Shape state change listings
*-*-*

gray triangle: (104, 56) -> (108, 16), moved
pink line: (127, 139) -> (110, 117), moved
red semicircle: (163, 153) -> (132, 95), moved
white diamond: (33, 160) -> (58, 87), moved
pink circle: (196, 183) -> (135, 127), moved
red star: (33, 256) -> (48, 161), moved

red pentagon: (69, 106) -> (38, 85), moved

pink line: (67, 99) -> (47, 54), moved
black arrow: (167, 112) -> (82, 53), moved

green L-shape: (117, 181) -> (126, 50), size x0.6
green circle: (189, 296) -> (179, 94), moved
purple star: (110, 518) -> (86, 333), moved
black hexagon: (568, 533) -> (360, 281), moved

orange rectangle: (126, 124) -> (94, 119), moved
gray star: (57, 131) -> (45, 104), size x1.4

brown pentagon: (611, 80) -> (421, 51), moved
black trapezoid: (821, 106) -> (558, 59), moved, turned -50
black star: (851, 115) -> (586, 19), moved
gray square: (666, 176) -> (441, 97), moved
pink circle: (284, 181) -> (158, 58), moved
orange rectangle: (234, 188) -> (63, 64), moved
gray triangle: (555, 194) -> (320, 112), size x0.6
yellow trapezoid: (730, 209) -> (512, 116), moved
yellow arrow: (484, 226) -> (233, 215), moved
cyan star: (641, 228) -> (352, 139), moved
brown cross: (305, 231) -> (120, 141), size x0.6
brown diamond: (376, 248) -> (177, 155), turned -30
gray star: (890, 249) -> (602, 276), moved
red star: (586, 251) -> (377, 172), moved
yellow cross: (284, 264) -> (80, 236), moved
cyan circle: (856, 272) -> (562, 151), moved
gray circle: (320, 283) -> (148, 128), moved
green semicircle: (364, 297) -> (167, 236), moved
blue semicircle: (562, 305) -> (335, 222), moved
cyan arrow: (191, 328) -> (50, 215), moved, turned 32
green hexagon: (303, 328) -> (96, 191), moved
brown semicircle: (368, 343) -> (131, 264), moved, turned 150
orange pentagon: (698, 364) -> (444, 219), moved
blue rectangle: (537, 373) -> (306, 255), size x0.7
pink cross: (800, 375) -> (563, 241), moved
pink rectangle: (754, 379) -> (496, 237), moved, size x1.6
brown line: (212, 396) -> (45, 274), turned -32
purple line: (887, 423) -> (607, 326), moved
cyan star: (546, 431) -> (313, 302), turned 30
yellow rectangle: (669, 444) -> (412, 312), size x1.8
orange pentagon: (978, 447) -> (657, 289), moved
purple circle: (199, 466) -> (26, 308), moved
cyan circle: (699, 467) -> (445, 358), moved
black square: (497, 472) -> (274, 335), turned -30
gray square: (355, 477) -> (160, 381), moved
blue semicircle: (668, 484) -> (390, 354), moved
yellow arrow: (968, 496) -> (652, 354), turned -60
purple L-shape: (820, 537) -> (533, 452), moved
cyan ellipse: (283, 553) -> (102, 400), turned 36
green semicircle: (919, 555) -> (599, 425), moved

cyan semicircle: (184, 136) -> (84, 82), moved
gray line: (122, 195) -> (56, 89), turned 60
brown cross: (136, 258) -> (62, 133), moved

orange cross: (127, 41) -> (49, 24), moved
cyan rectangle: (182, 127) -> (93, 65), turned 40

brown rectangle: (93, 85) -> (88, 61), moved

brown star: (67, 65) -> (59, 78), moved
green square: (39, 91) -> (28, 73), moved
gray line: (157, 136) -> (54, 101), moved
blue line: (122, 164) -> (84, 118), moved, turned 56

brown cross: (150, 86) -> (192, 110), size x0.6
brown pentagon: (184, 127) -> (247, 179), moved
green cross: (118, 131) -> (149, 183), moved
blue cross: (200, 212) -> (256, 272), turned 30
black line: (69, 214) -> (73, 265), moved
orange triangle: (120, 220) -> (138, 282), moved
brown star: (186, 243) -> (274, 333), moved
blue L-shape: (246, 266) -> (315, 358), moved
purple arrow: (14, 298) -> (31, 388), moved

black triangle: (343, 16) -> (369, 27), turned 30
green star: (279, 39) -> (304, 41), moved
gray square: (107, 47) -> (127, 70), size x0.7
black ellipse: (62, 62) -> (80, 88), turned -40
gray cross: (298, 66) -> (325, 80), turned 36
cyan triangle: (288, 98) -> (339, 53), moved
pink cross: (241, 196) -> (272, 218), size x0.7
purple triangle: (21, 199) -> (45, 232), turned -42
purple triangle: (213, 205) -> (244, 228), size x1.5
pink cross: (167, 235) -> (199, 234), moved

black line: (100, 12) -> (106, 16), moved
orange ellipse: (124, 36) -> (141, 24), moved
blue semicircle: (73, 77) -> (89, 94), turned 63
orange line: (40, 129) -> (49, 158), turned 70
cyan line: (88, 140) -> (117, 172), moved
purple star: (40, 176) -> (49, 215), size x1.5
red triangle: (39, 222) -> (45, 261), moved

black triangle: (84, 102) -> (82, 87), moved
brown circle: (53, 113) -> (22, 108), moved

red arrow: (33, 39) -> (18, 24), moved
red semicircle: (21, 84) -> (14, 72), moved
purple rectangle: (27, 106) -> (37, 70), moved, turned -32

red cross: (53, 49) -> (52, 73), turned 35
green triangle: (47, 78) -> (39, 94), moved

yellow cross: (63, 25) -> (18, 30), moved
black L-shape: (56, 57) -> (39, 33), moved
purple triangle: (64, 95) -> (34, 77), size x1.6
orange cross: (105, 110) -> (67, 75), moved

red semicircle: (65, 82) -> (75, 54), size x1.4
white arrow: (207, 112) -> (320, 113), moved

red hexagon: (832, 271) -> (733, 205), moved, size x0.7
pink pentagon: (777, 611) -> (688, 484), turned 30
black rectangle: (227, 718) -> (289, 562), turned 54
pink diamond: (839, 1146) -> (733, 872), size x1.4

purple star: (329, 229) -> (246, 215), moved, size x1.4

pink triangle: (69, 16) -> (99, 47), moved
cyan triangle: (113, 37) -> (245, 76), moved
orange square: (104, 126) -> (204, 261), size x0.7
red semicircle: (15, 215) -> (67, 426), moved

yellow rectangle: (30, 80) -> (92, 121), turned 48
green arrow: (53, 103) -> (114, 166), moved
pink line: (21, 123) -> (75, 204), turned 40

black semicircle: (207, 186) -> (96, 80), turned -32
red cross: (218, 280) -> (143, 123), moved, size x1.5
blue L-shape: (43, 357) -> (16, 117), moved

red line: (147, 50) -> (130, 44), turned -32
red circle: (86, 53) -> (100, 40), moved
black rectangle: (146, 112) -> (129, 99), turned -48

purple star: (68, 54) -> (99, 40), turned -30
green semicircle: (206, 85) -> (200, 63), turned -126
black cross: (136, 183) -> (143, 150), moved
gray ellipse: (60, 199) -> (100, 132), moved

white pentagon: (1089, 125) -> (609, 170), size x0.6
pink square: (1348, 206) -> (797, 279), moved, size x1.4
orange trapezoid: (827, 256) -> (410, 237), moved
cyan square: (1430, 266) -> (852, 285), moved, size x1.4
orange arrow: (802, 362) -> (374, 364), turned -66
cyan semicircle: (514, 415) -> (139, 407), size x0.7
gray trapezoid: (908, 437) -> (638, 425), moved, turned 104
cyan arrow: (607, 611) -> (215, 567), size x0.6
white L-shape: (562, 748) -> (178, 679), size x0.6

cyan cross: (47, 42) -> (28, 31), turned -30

*-*-*

Lines with "orange": state how many there are in the records, and nothing more.

# Worked solution
12